## WHAT THE TASK REQUIRES:
Using the data that follows, return exactly the lines from the one that contains "R3: 18k (BTN, VDD) -> 18k (BTN, RESET)" through the one that contains "V2: AC 24V (SIG1, SIG8)", ends included.

## STUDY MATERIAL:
·····

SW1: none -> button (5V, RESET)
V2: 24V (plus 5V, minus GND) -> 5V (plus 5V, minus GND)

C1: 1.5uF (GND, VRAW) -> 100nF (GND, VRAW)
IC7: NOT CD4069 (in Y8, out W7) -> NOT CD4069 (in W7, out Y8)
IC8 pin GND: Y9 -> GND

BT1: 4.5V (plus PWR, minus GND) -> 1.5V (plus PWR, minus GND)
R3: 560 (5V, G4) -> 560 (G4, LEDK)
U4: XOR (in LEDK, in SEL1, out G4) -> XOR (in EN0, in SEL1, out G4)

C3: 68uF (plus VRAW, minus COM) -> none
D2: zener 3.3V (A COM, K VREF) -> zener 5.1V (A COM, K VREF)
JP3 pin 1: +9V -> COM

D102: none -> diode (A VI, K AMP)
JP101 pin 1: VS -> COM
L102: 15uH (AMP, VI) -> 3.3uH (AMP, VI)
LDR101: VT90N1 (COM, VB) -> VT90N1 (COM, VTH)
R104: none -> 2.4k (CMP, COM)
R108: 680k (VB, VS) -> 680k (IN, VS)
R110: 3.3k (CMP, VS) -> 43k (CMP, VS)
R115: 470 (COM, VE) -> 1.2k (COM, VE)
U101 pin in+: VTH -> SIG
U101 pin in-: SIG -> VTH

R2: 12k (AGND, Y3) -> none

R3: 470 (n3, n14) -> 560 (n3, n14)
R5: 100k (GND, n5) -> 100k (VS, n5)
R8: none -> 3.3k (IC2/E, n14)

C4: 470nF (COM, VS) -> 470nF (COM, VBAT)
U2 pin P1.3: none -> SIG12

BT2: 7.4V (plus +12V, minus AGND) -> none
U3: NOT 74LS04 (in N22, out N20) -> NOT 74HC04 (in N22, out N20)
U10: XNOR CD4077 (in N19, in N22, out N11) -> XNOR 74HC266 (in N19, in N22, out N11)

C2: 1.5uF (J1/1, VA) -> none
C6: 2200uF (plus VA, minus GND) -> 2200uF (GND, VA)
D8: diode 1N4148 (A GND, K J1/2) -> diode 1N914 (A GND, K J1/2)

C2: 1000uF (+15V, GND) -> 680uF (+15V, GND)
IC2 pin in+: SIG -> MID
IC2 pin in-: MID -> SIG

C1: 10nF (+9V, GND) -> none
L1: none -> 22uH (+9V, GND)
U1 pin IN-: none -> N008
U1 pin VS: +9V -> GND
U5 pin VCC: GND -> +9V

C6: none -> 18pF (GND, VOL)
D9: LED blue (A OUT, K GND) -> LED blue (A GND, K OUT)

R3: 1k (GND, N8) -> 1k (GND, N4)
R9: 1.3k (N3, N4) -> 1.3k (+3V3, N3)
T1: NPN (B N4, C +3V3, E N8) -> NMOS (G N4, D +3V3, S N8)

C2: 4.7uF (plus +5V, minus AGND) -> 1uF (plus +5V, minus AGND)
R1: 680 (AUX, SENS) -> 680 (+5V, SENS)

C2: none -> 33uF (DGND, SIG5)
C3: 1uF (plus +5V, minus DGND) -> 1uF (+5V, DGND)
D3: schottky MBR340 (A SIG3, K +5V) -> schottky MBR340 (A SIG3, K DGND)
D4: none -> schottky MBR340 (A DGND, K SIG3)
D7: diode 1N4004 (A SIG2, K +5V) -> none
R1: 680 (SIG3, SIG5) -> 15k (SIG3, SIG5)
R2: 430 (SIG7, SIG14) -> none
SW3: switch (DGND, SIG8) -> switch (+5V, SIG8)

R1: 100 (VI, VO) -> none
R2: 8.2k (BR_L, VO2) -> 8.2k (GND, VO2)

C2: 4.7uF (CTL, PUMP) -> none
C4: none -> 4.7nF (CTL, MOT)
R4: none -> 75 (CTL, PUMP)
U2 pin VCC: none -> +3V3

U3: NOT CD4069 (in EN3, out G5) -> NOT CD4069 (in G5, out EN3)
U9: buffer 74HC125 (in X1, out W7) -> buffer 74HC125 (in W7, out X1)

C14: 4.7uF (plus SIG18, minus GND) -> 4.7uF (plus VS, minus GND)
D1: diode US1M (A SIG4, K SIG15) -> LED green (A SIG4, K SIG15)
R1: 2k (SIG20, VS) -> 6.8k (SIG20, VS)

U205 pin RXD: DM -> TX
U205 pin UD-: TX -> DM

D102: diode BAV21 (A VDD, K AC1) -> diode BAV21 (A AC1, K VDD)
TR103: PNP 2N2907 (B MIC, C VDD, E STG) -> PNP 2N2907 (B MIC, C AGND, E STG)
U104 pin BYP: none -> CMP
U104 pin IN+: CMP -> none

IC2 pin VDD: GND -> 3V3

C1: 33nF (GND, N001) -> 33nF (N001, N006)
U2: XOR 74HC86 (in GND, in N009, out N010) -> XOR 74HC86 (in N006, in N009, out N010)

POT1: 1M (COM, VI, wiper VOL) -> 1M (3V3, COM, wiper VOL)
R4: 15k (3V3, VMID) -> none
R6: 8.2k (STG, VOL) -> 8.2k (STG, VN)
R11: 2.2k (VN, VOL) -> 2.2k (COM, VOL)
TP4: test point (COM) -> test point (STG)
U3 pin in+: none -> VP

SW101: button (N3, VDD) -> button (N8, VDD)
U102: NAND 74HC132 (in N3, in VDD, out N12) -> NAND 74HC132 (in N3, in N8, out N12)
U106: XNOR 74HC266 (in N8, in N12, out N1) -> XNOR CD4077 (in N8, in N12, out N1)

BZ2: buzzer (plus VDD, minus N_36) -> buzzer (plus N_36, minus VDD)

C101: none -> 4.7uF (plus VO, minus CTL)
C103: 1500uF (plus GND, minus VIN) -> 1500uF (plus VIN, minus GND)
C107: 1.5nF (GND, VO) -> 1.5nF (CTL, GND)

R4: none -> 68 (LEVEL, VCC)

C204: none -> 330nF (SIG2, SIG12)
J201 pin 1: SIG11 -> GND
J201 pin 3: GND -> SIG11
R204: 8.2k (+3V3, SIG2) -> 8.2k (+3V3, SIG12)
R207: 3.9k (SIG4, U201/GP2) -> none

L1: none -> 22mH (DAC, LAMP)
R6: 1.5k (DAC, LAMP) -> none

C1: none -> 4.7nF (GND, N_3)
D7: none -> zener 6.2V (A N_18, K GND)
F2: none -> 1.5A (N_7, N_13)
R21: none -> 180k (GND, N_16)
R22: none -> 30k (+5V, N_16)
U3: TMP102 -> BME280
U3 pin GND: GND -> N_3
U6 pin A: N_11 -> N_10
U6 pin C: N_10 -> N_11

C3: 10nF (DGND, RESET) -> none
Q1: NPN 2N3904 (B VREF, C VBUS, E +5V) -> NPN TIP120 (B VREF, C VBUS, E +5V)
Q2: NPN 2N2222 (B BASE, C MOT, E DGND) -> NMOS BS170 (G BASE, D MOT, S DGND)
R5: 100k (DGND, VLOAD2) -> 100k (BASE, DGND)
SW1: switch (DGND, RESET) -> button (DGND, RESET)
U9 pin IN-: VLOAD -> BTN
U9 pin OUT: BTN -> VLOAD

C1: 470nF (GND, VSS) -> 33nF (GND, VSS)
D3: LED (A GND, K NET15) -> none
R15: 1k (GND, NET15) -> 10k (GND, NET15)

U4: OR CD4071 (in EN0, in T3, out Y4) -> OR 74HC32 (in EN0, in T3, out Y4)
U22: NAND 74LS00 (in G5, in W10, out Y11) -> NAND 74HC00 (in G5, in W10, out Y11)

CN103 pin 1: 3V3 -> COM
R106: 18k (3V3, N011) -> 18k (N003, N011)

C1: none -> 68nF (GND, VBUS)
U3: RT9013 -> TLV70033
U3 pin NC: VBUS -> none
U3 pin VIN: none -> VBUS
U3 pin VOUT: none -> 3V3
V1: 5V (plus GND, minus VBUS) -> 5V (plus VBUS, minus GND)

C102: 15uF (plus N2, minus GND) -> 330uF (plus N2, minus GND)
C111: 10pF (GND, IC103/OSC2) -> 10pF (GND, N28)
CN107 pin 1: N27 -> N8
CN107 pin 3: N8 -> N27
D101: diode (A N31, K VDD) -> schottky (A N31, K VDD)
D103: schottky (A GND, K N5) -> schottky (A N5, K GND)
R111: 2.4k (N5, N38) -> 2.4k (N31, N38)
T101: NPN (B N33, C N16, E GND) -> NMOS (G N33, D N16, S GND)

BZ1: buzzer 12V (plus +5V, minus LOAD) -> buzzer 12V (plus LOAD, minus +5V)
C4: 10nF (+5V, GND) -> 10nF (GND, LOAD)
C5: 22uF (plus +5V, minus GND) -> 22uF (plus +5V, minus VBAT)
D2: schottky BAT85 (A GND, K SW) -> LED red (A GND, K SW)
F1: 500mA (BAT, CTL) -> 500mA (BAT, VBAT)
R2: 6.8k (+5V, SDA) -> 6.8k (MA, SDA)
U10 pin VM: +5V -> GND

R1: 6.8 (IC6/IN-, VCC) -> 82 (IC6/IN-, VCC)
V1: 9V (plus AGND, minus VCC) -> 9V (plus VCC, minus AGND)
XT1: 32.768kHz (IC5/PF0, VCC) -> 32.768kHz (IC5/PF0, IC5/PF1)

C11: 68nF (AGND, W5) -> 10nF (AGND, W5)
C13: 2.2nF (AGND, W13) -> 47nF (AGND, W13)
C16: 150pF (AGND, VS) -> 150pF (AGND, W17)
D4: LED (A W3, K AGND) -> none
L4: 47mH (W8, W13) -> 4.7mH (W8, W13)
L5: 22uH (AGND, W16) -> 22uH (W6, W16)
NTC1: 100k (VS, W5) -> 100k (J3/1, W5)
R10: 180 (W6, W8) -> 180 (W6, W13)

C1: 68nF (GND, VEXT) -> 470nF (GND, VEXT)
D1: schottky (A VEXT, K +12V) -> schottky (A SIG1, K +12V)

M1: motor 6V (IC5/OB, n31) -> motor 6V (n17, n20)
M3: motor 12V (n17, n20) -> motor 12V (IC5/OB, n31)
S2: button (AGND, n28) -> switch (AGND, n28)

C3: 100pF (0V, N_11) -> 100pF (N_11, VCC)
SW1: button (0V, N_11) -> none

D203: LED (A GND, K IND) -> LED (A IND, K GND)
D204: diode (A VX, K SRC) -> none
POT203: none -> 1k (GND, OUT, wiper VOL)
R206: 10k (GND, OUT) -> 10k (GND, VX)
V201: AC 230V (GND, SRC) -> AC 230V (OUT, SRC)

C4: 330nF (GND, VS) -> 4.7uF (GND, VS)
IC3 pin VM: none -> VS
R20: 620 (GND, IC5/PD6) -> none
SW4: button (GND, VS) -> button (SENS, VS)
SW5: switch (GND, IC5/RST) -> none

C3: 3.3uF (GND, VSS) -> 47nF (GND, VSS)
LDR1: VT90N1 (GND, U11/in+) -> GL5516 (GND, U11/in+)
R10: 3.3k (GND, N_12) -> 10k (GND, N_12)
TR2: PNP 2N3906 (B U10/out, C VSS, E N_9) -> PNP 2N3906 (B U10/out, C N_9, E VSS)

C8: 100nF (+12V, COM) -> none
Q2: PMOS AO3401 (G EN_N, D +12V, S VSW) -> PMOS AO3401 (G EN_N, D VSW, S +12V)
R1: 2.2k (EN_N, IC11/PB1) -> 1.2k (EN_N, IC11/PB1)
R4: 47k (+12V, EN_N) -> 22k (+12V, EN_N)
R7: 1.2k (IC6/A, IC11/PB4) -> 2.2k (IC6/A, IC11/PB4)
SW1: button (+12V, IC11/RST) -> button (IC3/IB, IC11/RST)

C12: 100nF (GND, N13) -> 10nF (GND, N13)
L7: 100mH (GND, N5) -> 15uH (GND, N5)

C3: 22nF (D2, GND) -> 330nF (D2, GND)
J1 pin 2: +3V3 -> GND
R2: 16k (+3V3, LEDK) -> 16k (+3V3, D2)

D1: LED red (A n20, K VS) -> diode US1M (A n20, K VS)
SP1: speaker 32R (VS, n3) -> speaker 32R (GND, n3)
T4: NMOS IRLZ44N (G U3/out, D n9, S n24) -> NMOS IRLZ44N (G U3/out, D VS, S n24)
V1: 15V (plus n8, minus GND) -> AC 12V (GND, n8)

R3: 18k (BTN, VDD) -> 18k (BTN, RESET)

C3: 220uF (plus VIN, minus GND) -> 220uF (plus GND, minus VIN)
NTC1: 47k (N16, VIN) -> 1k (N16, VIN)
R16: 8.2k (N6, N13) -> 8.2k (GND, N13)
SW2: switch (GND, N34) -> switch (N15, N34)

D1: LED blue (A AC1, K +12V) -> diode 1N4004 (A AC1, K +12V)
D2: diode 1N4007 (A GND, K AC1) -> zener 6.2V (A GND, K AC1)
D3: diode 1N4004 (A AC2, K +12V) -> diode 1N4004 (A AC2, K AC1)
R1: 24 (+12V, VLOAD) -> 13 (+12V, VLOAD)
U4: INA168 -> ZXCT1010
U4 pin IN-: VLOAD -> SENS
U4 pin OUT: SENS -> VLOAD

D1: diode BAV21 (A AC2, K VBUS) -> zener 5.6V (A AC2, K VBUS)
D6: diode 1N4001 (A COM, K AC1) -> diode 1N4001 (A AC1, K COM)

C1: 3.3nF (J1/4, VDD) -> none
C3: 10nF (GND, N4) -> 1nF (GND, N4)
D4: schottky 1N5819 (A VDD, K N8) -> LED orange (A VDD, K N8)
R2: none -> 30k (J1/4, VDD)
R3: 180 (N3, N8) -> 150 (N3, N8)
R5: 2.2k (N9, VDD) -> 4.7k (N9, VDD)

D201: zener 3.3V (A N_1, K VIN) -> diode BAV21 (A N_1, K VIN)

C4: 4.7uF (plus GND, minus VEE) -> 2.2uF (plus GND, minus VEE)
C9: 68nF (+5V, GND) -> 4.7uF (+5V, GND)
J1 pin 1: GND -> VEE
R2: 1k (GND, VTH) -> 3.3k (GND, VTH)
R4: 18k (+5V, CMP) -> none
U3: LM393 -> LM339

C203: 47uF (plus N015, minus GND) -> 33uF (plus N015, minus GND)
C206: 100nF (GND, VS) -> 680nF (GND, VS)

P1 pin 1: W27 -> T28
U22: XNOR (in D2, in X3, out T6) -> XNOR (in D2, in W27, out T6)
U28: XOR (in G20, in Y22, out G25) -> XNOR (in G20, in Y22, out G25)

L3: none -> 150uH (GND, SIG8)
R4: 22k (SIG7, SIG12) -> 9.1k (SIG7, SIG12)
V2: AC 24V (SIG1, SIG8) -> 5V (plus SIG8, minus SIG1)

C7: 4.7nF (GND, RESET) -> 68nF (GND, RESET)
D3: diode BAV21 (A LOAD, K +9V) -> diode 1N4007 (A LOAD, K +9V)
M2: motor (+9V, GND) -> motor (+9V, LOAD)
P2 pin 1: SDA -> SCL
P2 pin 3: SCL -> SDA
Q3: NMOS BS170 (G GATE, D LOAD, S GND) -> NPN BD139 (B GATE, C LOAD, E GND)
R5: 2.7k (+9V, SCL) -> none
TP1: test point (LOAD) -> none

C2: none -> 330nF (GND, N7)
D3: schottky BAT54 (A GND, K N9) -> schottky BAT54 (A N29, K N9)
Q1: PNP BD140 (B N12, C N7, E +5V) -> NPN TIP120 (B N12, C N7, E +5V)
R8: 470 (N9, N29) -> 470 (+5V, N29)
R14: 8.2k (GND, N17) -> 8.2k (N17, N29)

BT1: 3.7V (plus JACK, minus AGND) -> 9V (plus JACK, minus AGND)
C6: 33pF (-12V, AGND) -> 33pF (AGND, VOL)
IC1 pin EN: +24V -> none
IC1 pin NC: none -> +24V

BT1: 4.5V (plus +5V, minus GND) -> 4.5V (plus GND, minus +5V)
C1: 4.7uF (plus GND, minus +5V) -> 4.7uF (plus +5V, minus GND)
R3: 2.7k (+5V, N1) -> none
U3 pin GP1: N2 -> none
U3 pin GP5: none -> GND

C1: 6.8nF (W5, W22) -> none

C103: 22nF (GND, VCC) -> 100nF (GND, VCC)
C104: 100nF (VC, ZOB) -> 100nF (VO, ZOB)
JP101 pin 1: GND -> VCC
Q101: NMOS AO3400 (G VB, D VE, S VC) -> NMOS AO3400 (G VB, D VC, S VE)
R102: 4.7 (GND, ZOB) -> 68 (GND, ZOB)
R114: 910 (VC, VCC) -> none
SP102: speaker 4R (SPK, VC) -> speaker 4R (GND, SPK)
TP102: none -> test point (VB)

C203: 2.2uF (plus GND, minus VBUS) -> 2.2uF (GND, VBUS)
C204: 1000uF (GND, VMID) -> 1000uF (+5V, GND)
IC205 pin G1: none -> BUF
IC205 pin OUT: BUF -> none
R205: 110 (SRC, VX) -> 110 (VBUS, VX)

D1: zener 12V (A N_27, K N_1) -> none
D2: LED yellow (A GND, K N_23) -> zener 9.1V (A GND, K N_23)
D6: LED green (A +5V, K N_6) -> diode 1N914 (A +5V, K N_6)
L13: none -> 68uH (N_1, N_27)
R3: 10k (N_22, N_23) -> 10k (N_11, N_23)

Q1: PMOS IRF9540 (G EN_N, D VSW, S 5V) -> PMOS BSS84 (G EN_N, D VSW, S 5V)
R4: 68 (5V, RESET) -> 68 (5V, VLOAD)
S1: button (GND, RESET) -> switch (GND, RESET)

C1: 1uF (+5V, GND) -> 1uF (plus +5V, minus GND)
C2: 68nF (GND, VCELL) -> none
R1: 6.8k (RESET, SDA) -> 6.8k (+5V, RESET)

·····

## FINISHED EXERCISE:
R3: 18k (BTN, VDD) -> 18k (BTN, RESET)

C3: 220uF (plus VIN, minus GND) -> 220uF (plus GND, minus VIN)
NTC1: 47k (N16, VIN) -> 1k (N16, VIN)
R16: 8.2k (N6, N13) -> 8.2k (GND, N13)
SW2: switch (GND, N34) -> switch (N15, N34)

D1: LED blue (A AC1, K +12V) -> diode 1N4004 (A AC1, K +12V)
D2: diode 1N4007 (A GND, K AC1) -> zener 6.2V (A GND, K AC1)
D3: diode 1N4004 (A AC2, K +12V) -> diode 1N4004 (A AC2, K AC1)
R1: 24 (+12V, VLOAD) -> 13 (+12V, VLOAD)
U4: INA168 -> ZXCT1010
U4 pin IN-: VLOAD -> SENS
U4 pin OUT: SENS -> VLOAD

D1: diode BAV21 (A AC2, K VBUS) -> zener 5.6V (A AC2, K VBUS)
D6: diode 1N4001 (A COM, K AC1) -> diode 1N4001 (A AC1, K COM)

C1: 3.3nF (J1/4, VDD) -> none
C3: 10nF (GND, N4) -> 1nF (GND, N4)
D4: schottky 1N5819 (A VDD, K N8) -> LED orange (A VDD, K N8)
R2: none -> 30k (J1/4, VDD)
R3: 180 (N3, N8) -> 150 (N3, N8)
R5: 2.2k (N9, VDD) -> 4.7k (N9, VDD)

D201: zener 3.3V (A N_1, K VIN) -> diode BAV21 (A N_1, K VIN)

C4: 4.7uF (plus GND, minus VEE) -> 2.2uF (plus GND, minus VEE)
C9: 68nF (+5V, GND) -> 4.7uF (+5V, GND)
J1 pin 1: GND -> VEE
R2: 1k (GND, VTH) -> 3.3k (GND, VTH)
R4: 18k (+5V, CMP) -> none
U3: LM393 -> LM339

C203: 47uF (plus N015, minus GND) -> 33uF (plus N015, minus GND)
C206: 100nF (GND, VS) -> 680nF (GND, VS)

P1 pin 1: W27 -> T28
U22: XNOR (in D2, in X3, out T6) -> XNOR (in D2, in W27, out T6)
U28: XOR (in G20, in Y22, out G25) -> XNOR (in G20, in Y22, out G25)

L3: none -> 150uH (GND, SIG8)
R4: 22k (SIG7, SIG12) -> 9.1k (SIG7, SIG12)
V2: AC 24V (SIG1, SIG8) -> 5V (plus SIG8, minus SIG1)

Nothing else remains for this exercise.